### Stated task
Replace "Image resolution" with "Screen size" throughout the lines below, keeping everything else unchanged.

### Information shown
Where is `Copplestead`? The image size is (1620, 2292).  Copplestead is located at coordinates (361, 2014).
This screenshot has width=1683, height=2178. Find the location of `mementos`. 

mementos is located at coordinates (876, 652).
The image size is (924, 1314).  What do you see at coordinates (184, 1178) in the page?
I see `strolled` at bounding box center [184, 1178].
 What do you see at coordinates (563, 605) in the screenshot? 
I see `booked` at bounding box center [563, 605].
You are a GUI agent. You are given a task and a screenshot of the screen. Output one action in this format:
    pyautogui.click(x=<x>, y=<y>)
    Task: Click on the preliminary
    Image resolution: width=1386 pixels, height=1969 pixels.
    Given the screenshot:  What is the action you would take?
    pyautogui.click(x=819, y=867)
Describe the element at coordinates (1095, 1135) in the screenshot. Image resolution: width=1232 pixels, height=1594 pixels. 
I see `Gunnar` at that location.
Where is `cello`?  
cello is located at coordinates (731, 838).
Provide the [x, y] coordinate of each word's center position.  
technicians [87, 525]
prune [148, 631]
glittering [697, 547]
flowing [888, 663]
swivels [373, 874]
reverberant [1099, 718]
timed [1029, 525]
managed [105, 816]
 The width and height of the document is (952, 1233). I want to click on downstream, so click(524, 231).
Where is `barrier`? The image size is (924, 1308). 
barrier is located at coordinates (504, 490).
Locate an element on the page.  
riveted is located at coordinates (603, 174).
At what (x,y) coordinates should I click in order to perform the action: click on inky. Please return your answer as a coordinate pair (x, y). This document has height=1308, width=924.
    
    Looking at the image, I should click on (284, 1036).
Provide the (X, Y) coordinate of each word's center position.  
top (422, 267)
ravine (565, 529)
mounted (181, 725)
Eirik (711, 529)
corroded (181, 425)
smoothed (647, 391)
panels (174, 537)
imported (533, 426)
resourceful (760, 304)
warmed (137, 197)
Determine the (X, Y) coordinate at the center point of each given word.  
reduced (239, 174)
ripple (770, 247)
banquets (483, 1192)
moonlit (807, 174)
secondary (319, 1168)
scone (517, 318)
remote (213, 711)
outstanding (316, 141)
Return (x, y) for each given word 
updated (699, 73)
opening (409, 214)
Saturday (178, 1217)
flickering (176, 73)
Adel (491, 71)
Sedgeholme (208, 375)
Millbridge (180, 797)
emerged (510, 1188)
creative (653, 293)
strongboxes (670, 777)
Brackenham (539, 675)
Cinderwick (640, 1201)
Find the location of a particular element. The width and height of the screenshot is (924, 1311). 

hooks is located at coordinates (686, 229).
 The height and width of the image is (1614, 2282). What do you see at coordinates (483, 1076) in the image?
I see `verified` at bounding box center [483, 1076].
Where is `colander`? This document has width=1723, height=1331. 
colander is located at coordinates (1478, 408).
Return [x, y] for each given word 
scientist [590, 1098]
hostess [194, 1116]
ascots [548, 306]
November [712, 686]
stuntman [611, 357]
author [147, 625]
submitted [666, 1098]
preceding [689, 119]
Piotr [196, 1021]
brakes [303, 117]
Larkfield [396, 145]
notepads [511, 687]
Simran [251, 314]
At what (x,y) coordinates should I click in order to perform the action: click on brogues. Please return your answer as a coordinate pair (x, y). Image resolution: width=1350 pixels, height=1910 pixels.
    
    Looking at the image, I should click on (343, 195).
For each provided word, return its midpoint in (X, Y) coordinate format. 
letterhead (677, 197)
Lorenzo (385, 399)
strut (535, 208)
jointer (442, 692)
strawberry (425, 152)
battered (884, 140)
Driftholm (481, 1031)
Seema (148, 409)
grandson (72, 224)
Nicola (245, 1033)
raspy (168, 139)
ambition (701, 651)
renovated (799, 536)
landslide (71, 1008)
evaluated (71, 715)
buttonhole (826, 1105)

### Result
Where is `Copplestead`? The image size is (1620, 2292).  Copplestead is located at coordinates (361, 2014).
This screenshot has width=1683, height=2178. Find the location of `mementos`. 

mementos is located at coordinates (876, 652).
The image size is (924, 1314).  What do you see at coordinates (184, 1178) in the page?
I see `strolled` at bounding box center [184, 1178].
 What do you see at coordinates (563, 605) in the screenshot? 
I see `booked` at bounding box center [563, 605].
You are a GUI agent. You are given a task and a screenshot of the screen. Output one action in this format:
    pyautogui.click(x=<x>, y=<y>)
    Task: Click on the preliminary
    Screen size: width=1386 pixels, height=1969 pixels.
    Given the screenshot:  What is the action you would take?
    pyautogui.click(x=819, y=867)
Describe the element at coordinates (1095, 1135) in the screenshot. Screen size: width=1232 pixels, height=1594 pixels. 
I see `Gunnar` at that location.
Where is `cello`?  
cello is located at coordinates (731, 838).
Provide the [x, y] coordinate of each word's center position.  
technicians [87, 525]
prune [148, 631]
glittering [697, 547]
flowing [888, 663]
swivels [373, 874]
reverberant [1099, 718]
timed [1029, 525]
managed [105, 816]
 The width and height of the document is (952, 1233). I want to click on downstream, so click(524, 231).
Where is `barrier`? The image size is (924, 1308). 
barrier is located at coordinates (504, 490).
Locate an element on the page.  
riveted is located at coordinates (603, 174).
At what (x,y) coordinates should I click in order to perform the action: click on inky. Please return your answer as a coordinate pair (x, y). This document has height=1308, width=924.
    
    Looking at the image, I should click on (284, 1036).
Provide the (X, Y) coordinate of each word's center position.  
top (422, 267)
ravine (565, 529)
mounted (181, 725)
Eirik (711, 529)
corroded (181, 425)
smoothed (647, 391)
panels (174, 537)
imported (533, 426)
resourceful (760, 304)
warmed (137, 197)
Determine the (X, Y) coordinate at the center point of each given word.  
reduced (239, 174)
ripple (770, 247)
banquets (483, 1192)
moonlit (807, 174)
secondary (319, 1168)
scone (517, 318)
remote (213, 711)
outstanding (316, 141)
Return (x, y) for each given word 
updated (699, 73)
opening (409, 214)
Saturday (178, 1217)
flickering (176, 73)
Adel (491, 71)
Sedgeholme (208, 375)
Millbridge (180, 797)
emerged (510, 1188)
creative (653, 293)
strongboxes (670, 777)
Brackenham (539, 675)
Cinderwick (640, 1201)
Find the location of a particular element. The width and height of the screenshot is (924, 1311). 

hooks is located at coordinates (686, 229).
 The height and width of the image is (1614, 2282). What do you see at coordinates (483, 1076) in the image?
I see `verified` at bounding box center [483, 1076].
Where is `colander`? This document has width=1723, height=1331. 
colander is located at coordinates (1478, 408).
Return [x, y] for each given word 
scientist [590, 1098]
hostess [194, 1116]
ascots [548, 306]
November [712, 686]
stuntman [611, 357]
author [147, 625]
submitted [666, 1098]
preceding [689, 119]
Piotr [196, 1021]
brakes [303, 117]
Larkfield [396, 145]
notepads [511, 687]
Simran [251, 314]
At what (x,y) coordinates should I click in order to perform the action: click on brogues. Please return your answer as a coordinate pair (x, y). Screen size: width=1350 pixels, height=1910 pixels.
    
    Looking at the image, I should click on (343, 195).
For each provided word, return its midpoint in (X, Y) coordinate format. 
letterhead (677, 197)
Lorenzo (385, 399)
strut (535, 208)
jointer (442, 692)
strawberry (425, 152)
battered (884, 140)
Driftholm (481, 1031)
Seema (148, 409)
grandson (72, 224)
Nicola (245, 1033)
raspy (168, 139)
ambition (701, 651)
renovated (799, 536)
landslide (71, 1008)
evaluated (71, 715)
buttonhole (826, 1105)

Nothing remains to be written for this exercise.